**Problem to solve:**
Everything from the line with "black heart [111,600,174,659]" to the end of the data below, both lines included, should be transcribed exactly; please omit the pictures.

**Records for processing:**
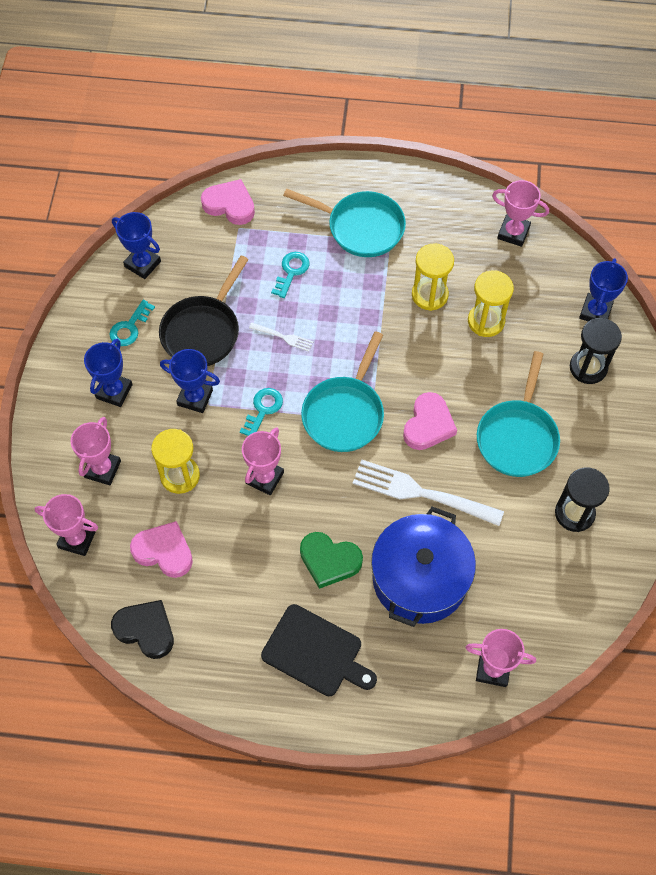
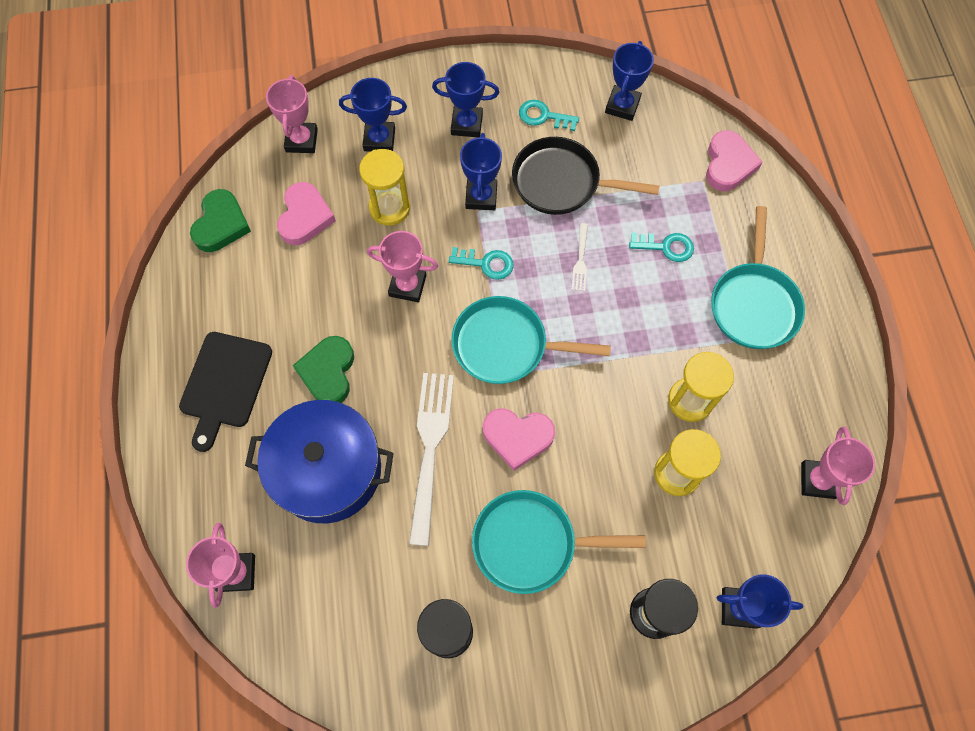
camera: 75 degrees right, 5 degrees up
pink trophy [71,417,121,485] -> blue trophy [339,78,407,152]
black heart [111,600,174,659] -> green heart [190,189,251,252]

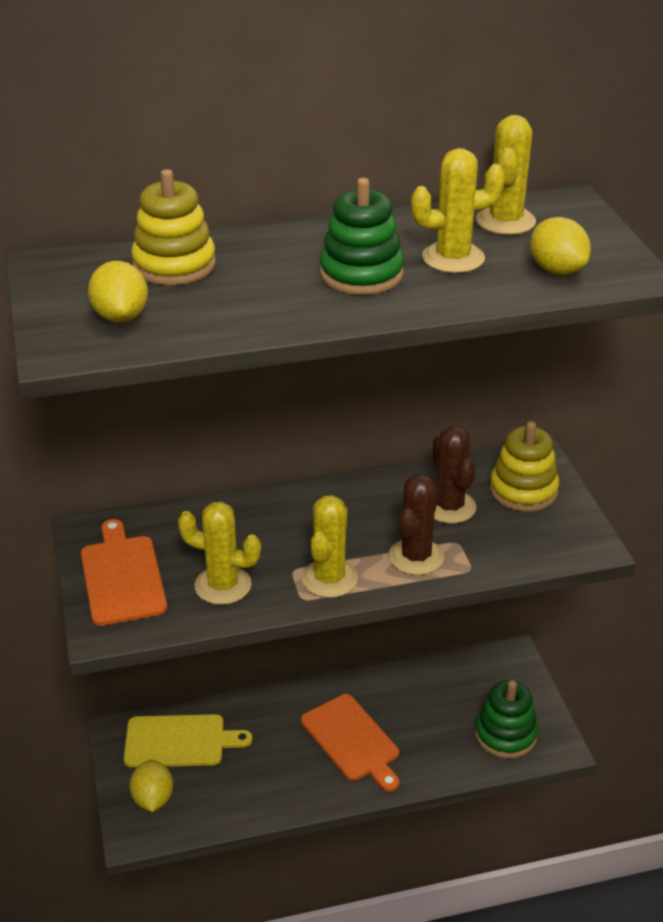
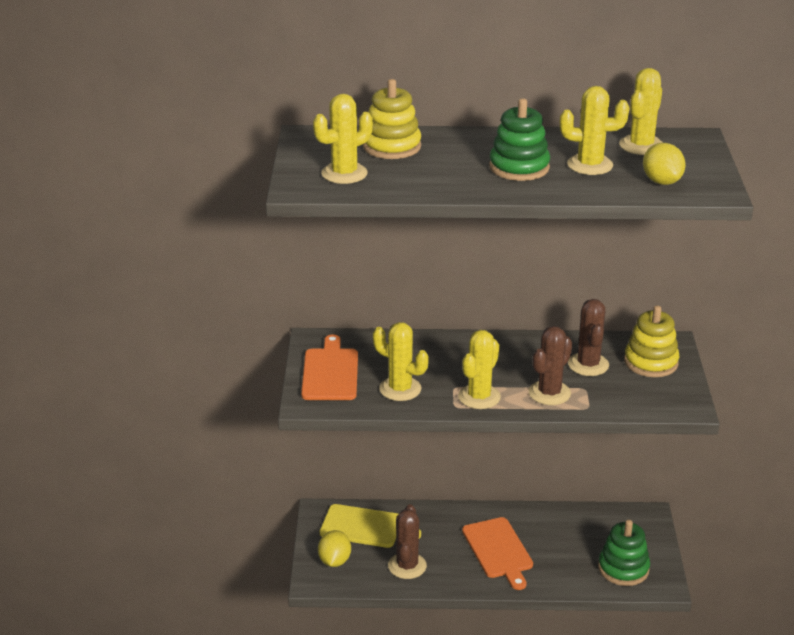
camera: 15 degrees right, 5 degrees down
yellow lemon [88,261,148,323] -> yellow cactus [313,94,373,184]
none -> brown cactus [388,504,427,579]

**Output of the exercise:**
black heart [111,600,174,659] -> green heart [190,189,251,252]

camera: 15 degrees right, 5 degrees down
yellow lemon [88,261,148,323] -> yellow cactus [313,94,373,184]
none -> brown cactus [388,504,427,579]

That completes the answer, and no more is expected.